Task objective> In the listing that follows, the lines starting at the one containing "turquoise cactus [178,135,229,200]" and ending at the one containing "red apple [162,403,261,498]" are to be returned exactly, both boundary lines included, and no others.

Task material>
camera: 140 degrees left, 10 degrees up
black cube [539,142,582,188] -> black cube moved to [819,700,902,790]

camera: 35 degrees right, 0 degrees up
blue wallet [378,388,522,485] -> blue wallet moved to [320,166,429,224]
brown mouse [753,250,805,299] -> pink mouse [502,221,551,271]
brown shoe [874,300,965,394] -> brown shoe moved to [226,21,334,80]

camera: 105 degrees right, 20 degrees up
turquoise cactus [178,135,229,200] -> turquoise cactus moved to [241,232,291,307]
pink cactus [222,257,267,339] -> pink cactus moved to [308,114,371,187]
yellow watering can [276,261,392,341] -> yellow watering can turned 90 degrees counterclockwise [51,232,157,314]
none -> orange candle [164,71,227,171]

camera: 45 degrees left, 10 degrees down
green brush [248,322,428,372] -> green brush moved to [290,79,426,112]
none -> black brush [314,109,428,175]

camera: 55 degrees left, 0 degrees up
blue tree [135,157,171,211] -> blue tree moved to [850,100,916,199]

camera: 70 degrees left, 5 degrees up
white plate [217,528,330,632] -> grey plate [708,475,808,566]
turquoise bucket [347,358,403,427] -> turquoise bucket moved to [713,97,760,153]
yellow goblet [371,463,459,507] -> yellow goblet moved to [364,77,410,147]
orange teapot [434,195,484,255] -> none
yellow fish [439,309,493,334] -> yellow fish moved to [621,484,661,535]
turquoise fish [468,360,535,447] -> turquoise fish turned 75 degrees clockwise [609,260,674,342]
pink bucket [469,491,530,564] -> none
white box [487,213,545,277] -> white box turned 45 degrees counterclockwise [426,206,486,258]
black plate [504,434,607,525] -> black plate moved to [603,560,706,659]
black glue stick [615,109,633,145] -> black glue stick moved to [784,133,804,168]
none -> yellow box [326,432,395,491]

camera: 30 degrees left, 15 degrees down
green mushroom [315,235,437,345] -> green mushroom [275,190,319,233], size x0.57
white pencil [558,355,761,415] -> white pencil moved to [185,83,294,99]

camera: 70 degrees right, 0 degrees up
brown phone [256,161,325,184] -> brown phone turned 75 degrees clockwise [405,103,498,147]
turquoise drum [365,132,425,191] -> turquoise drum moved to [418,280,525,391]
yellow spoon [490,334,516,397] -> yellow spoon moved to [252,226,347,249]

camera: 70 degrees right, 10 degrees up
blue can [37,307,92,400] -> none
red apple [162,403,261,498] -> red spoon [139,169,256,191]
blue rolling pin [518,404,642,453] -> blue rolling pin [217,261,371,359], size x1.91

Response box>
turquoise cactus [178,135,229,200] -> turquoise cactus moved to [241,232,291,307]
pink cactus [222,257,267,339] -> pink cactus moved to [308,114,371,187]
yellow watering can [276,261,392,341] -> yellow watering can turned 90 degrees counterclockwise [51,232,157,314]
none -> orange candle [164,71,227,171]

camera: 45 degrees left, 10 degrees down
green brush [248,322,428,372] -> green brush moved to [290,79,426,112]
none -> black brush [314,109,428,175]

camera: 55 degrees left, 0 degrees up
blue tree [135,157,171,211] -> blue tree moved to [850,100,916,199]

camera: 70 degrees left, 5 degrees up
white plate [217,528,330,632] -> grey plate [708,475,808,566]
turquoise bucket [347,358,403,427] -> turquoise bucket moved to [713,97,760,153]
yellow goblet [371,463,459,507] -> yellow goblet moved to [364,77,410,147]
orange teapot [434,195,484,255] -> none
yellow fish [439,309,493,334] -> yellow fish moved to [621,484,661,535]
turquoise fish [468,360,535,447] -> turquoise fish turned 75 degrees clockwise [609,260,674,342]
pink bucket [469,491,530,564] -> none
white box [487,213,545,277] -> white box turned 45 degrees counterclockwise [426,206,486,258]
black plate [504,434,607,525] -> black plate moved to [603,560,706,659]
black glue stick [615,109,633,145] -> black glue stick moved to [784,133,804,168]
none -> yellow box [326,432,395,491]

camera: 30 degrees left, 15 degrees down
green mushroom [315,235,437,345] -> green mushroom [275,190,319,233], size x0.57
white pencil [558,355,761,415] -> white pencil moved to [185,83,294,99]

camera: 70 degrees right, 0 degrees up
brown phone [256,161,325,184] -> brown phone turned 75 degrees clockwise [405,103,498,147]
turquoise drum [365,132,425,191] -> turquoise drum moved to [418,280,525,391]
yellow spoon [490,334,516,397] -> yellow spoon moved to [252,226,347,249]

camera: 70 degrees right, 10 degrees up
blue can [37,307,92,400] -> none
red apple [162,403,261,498] -> red spoon [139,169,256,191]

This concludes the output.